Given records ::

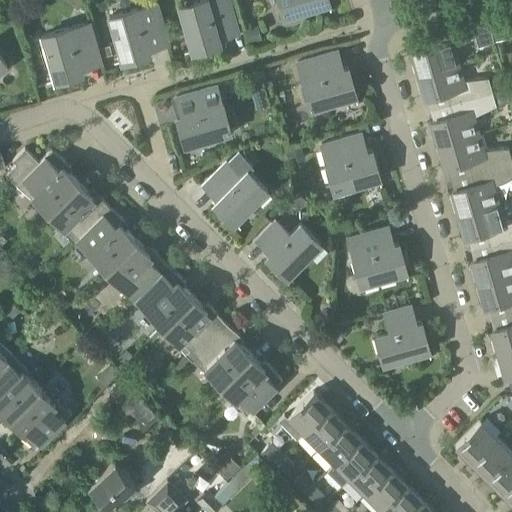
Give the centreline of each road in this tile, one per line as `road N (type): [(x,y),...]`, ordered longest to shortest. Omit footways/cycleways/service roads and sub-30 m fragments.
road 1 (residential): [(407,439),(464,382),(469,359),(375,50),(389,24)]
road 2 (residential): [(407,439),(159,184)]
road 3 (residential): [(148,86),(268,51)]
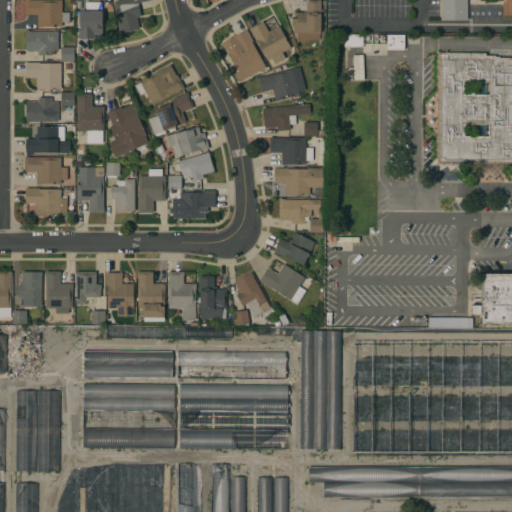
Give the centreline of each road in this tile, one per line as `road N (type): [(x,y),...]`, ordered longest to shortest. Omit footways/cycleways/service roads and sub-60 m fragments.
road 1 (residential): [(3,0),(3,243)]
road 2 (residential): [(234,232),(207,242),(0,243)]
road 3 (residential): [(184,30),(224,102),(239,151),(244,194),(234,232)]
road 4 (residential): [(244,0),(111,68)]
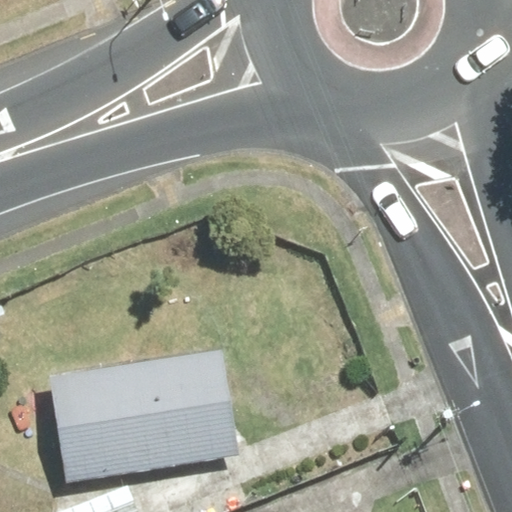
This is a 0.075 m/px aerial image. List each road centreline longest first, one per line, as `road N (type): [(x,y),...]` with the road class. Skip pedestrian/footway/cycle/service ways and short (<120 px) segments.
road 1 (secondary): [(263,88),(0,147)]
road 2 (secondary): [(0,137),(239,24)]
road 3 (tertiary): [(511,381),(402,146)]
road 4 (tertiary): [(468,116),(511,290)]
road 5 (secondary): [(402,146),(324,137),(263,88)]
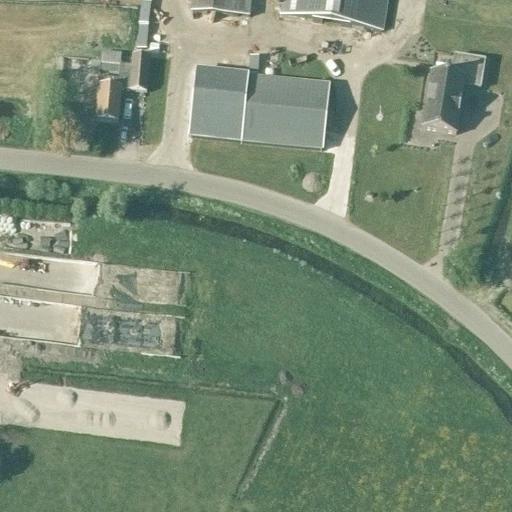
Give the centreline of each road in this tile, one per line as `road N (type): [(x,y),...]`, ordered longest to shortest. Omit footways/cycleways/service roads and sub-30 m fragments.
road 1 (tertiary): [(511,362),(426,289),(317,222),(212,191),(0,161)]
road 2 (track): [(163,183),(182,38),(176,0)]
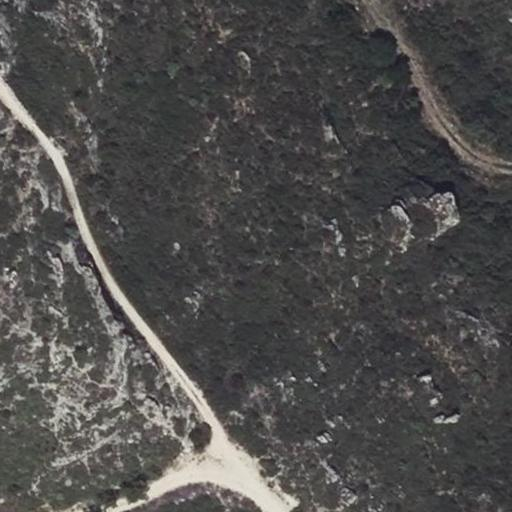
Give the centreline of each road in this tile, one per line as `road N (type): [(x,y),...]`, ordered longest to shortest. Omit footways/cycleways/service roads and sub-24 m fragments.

What this task involves ::
Rewrite the data above with "centreline" switched to "centerline" wherever it appears, leaving everything else unchanged. Omit the pictures.

Full answer ::
Give the centerline of each road in this tile, one per line as `road N (type): [(x,y),...]`, ordered longest to shortest. Omit footways/cycleways/service roads and sub-30 m fragments.
road 1 (residential): [(407,439),(464,382),(469,359),(375,50),(389,24)]
road 2 (residential): [(407,439),(159,184)]
road 3 (residential): [(148,86),(268,51)]
Give the centerline of each road in this tile, one per line as `road N (type): [(x,y),...]`, ordered longest to shortest. Omit footways/cycleways/service roads and sub-60 m fragments.
road 1 (residential): [(3,0),(3,243)]
road 2 (residential): [(234,232),(207,242),(0,243)]
road 3 (residential): [(184,30),(224,102),(239,151),(244,194),(234,232)]
road 4 (residential): [(244,0),(111,68)]
This is a 0.075 m/px aerial image. List each road centerline longest first, one per line, as `road N (type): [(x,y),...]` with the road class. Skip pedestrian/footway/cycle/service ways and short (<120 px) segments.
road 1 (secondary): [(263,88),(0,147)]
road 2 (secondary): [(0,137),(239,24)]
road 3 (tertiary): [(511,381),(402,146)]
road 4 (tertiary): [(468,116),(511,290)]
road 5 (secondary): [(402,146),(324,137),(263,88)]
Give the centerline of each road in this tile, one per line as `road N (type): [(x,y),...]`, ordered longest to shortest. Omit footways/cycleways/service roads and sub-30 m fragments.
road 1 (tertiary): [(511,362),(426,289),(317,222),(212,191),(0,161)]
road 2 (track): [(163,183),(182,38),(176,0)]
Give the centerline of each road in this tile, one per line as `road N (type): [(x,y),...]`, ordered longest to shortest. Omit footways/cycleways/service roads and sub-24 m fragments.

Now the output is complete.